Description of the task: Images do not belong in the copy. Set down all the entries exactly.
——————
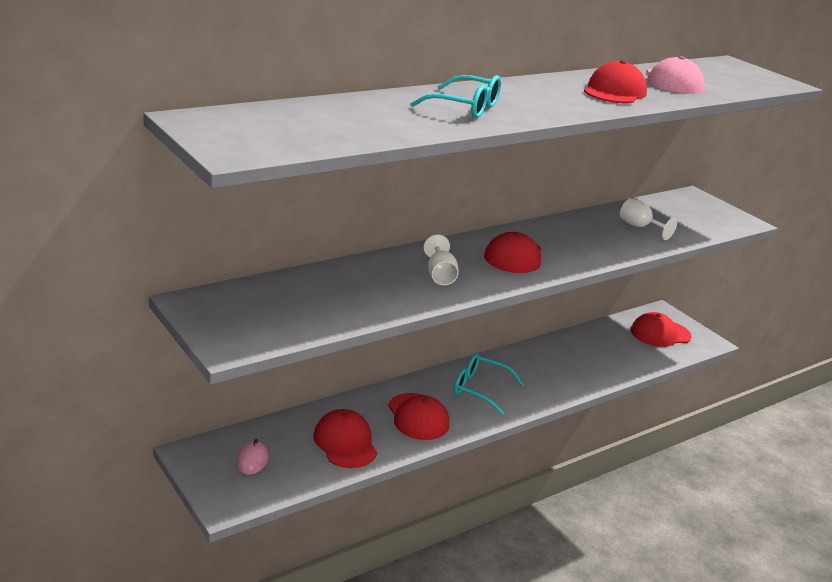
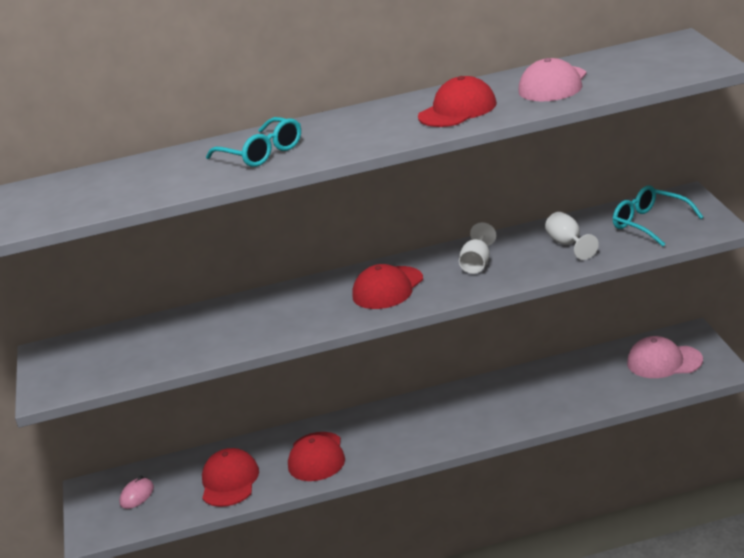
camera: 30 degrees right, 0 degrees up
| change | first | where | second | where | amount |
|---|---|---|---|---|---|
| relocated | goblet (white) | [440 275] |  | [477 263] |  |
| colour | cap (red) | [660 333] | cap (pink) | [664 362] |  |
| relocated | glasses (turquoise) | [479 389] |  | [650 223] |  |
——————
Reply to the task:
camera: 30 degrees right, 0 degrees up
| change | first | where | second | where | amount |
|---|---|---|---|---|---|
| relocated | goblet (white) | [440 275] |  | [477 263] |  |
| colour | cap (red) | [660 333] | cap (pink) | [664 362] |  |
| relocated | glasses (turquoise) | [479 389] |  | [650 223] |  |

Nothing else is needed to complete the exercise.